---- GIVEN RECORDS

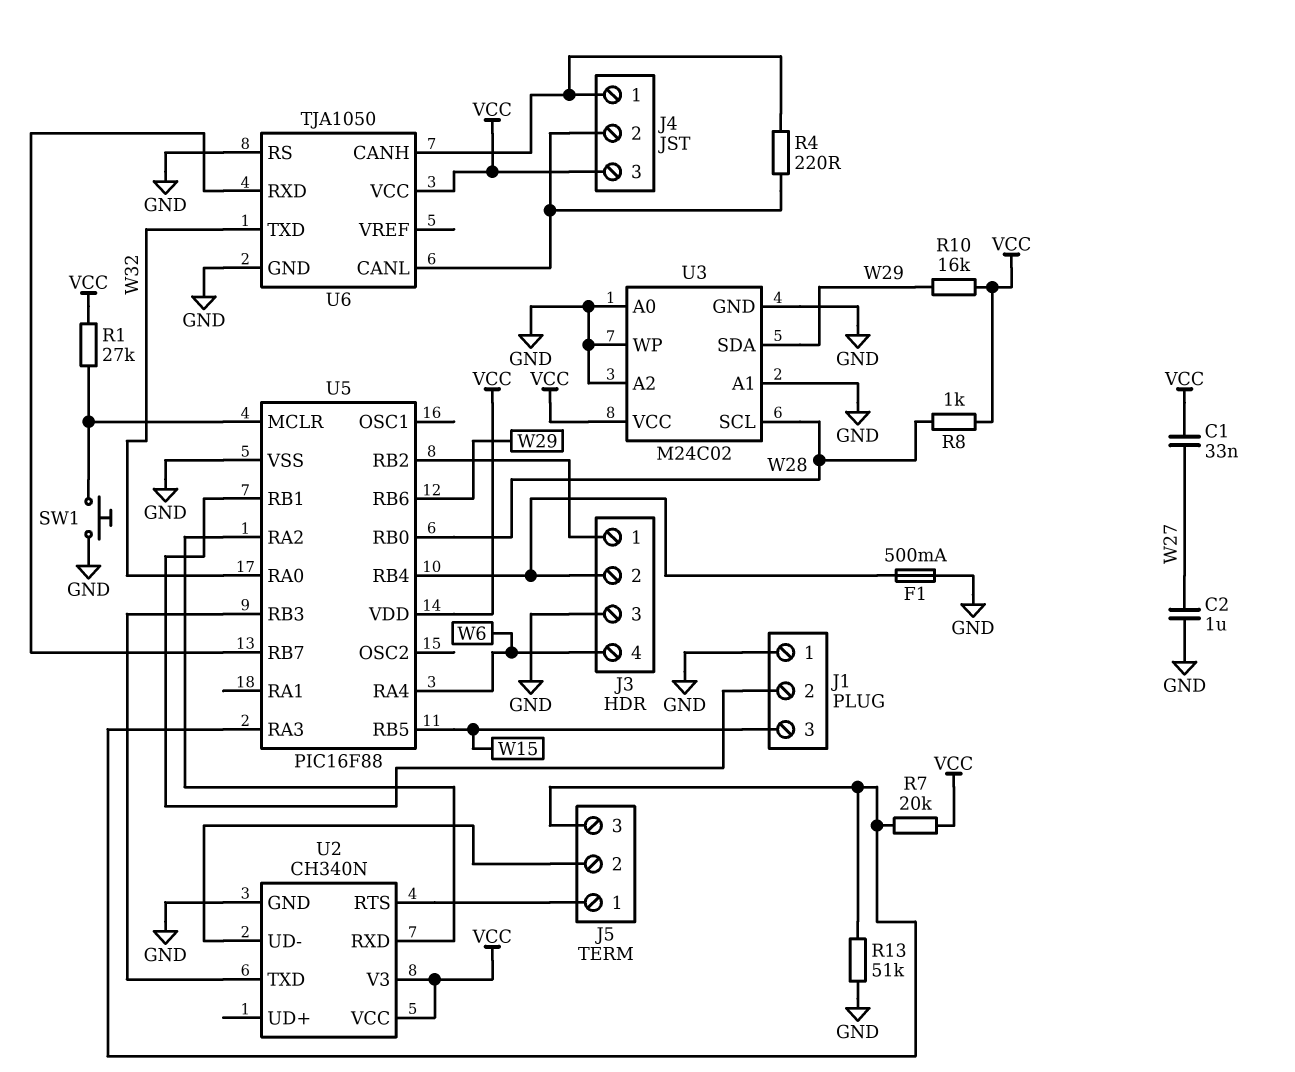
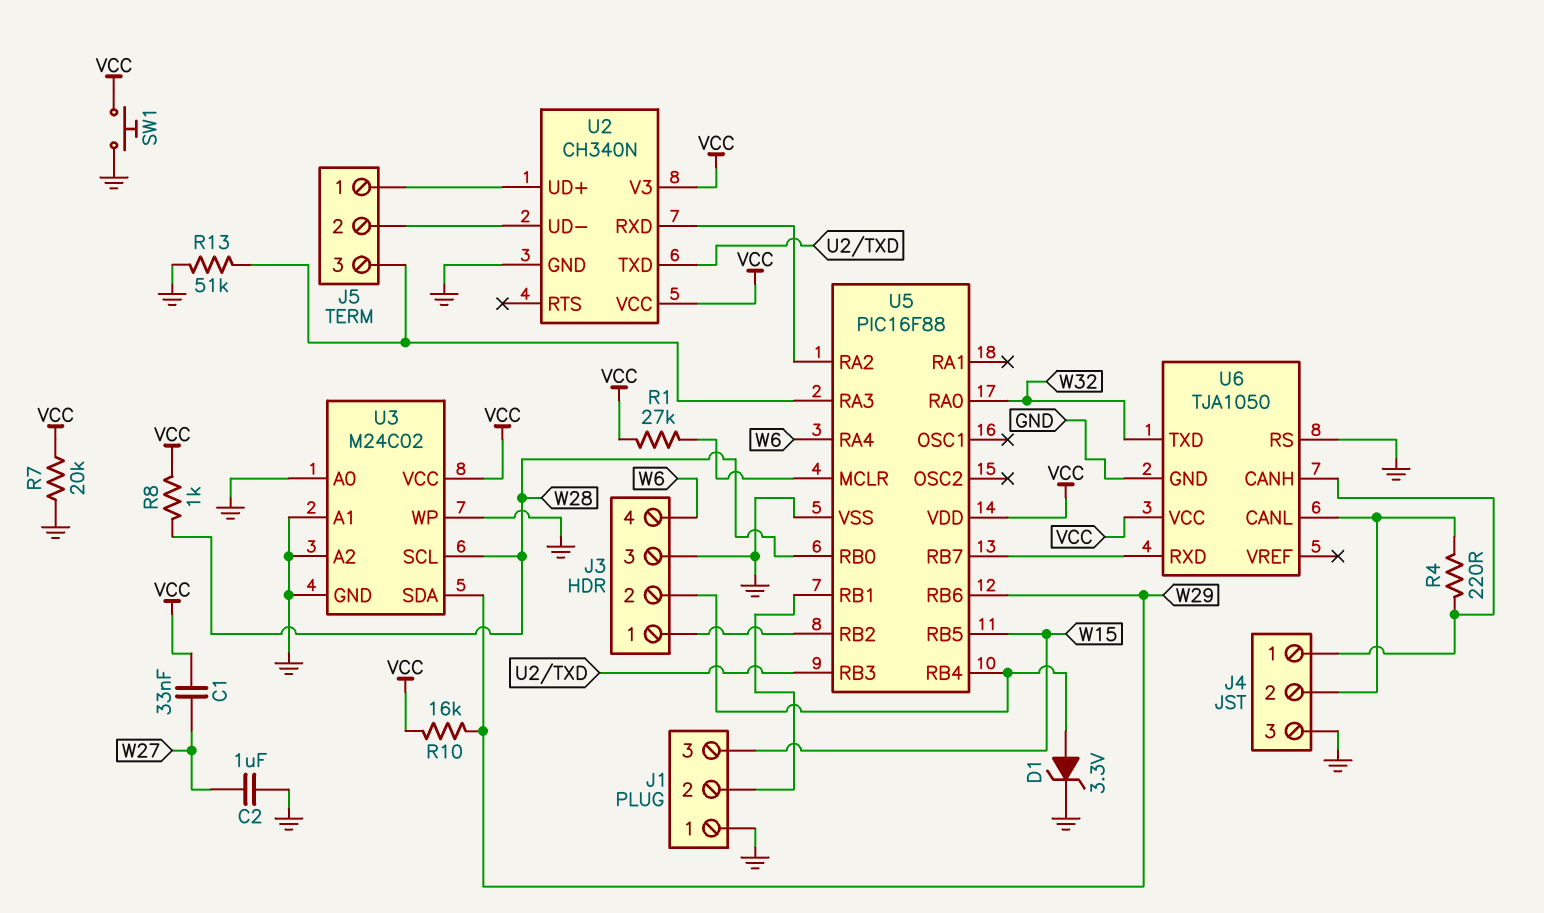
D1: none -> zener 3.3V (A J3/2, K GND)
F1: 500mA (GND, J3/2) -> none
J4 pin 3: VCC -> GND
R7: 20k (J5/3, VCC) -> 20k (GND, VCC)
SW1: button (GND, U5/MCLR) -> button (GND, VCC)
U2 pin RTS: J5/1 -> none
U2 pin UD+: none -> J5/1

--------

What is needed here is an exact copy of every record, with the pictures left out.

# [SOLUTION]
D1: none -> zener 3.3V (A J3/2, K GND)
F1: 500mA (GND, J3/2) -> none
J4 pin 3: VCC -> GND
R7: 20k (J5/3, VCC) -> 20k (GND, VCC)
SW1: button (GND, U5/MCLR) -> button (GND, VCC)
U2 pin RTS: J5/1 -> none
U2 pin UD+: none -> J5/1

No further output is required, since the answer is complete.